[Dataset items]
• • •

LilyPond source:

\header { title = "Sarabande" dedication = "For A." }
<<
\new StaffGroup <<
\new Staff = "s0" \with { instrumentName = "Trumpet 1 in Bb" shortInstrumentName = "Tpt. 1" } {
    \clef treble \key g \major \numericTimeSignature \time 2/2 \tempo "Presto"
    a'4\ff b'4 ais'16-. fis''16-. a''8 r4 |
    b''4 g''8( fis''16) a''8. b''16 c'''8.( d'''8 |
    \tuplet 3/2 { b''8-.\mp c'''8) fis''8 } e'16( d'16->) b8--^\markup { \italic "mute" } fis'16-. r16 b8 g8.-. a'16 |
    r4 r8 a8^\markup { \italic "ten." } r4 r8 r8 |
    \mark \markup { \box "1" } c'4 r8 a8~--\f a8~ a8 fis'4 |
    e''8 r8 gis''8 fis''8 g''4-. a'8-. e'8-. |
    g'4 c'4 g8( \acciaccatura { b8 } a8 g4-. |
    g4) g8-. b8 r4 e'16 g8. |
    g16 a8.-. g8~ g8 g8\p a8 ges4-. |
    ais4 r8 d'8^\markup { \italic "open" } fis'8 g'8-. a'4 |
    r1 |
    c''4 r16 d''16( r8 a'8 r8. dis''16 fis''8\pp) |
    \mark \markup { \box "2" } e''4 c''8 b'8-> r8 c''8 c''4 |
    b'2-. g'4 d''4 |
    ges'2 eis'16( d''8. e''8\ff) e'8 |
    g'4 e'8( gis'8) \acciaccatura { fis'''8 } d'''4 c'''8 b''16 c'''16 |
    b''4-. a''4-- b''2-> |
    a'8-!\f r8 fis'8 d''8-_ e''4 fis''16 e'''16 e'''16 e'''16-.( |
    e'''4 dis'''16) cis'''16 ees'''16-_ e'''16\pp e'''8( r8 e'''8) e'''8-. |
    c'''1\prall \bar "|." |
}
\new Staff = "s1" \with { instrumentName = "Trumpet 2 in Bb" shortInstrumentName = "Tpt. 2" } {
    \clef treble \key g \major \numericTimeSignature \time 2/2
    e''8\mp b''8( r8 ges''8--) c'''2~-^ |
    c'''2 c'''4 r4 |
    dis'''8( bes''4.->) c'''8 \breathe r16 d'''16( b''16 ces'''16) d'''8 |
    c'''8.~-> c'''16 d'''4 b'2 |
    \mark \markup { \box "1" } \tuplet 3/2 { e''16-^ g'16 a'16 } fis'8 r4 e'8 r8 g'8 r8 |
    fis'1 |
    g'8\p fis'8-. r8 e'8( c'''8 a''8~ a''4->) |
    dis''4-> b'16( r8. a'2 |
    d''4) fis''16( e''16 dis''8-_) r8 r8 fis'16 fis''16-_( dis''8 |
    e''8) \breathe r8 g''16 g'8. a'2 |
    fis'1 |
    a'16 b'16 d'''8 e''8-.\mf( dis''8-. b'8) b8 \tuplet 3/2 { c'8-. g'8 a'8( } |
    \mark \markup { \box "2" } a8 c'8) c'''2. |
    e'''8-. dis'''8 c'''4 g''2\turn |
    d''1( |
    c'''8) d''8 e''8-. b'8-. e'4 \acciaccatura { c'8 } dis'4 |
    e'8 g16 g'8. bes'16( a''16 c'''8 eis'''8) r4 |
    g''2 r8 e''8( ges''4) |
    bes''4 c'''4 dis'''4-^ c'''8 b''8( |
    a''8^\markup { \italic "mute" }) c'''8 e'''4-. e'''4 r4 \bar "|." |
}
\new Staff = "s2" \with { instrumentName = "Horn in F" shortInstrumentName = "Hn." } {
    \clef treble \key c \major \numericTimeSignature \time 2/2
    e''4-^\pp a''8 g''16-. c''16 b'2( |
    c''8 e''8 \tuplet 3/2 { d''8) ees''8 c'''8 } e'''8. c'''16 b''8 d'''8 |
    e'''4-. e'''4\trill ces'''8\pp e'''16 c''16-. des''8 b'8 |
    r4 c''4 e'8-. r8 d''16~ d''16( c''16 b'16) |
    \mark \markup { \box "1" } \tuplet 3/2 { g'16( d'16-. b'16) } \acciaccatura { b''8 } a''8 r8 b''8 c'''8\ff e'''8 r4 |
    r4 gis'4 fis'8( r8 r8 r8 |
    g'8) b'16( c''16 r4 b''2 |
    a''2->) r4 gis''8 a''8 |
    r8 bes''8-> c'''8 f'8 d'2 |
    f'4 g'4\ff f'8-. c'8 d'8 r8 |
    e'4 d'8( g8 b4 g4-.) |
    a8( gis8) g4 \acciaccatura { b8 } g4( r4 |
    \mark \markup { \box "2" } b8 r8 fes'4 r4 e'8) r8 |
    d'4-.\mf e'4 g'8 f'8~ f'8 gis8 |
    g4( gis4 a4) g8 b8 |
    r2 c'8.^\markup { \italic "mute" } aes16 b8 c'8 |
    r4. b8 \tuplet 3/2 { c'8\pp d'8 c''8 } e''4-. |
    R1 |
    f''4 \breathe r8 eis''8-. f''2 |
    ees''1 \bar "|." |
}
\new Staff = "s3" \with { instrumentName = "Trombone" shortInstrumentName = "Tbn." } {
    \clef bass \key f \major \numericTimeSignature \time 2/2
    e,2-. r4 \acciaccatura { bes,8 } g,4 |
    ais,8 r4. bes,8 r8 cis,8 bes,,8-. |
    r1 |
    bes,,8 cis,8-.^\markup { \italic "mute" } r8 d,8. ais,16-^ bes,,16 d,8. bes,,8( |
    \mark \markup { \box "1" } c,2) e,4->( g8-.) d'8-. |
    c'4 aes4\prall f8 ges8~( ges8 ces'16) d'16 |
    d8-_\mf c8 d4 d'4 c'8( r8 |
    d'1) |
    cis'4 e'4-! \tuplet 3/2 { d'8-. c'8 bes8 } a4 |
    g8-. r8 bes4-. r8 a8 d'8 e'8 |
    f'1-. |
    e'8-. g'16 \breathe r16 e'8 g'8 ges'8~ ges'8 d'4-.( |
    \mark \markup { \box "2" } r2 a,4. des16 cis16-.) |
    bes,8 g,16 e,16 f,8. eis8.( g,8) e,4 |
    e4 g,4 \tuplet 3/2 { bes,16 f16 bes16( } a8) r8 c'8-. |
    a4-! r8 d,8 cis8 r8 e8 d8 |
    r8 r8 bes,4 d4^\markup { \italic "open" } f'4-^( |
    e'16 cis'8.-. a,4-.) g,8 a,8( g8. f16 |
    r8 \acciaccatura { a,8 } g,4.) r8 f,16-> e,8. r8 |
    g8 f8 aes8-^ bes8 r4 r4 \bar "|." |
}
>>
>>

• • •

__AIM__
Gather every line in the entries above that contains the string "breathe". Case counts.

__SOLUTION BELOW__
    dis'''8( bes''4.->) c'''8 \breathe r16 d'''16( b''16 ces'''16) d'''8 |
    e''8) \breathe r8 g''16 g'8. a'2 |
    f''4 \breathe r8 eis''8-. f''2 |
    e'8-. g'16 \breathe r16 e'8 g'8 ges'8~ ges'8 d'4-.( |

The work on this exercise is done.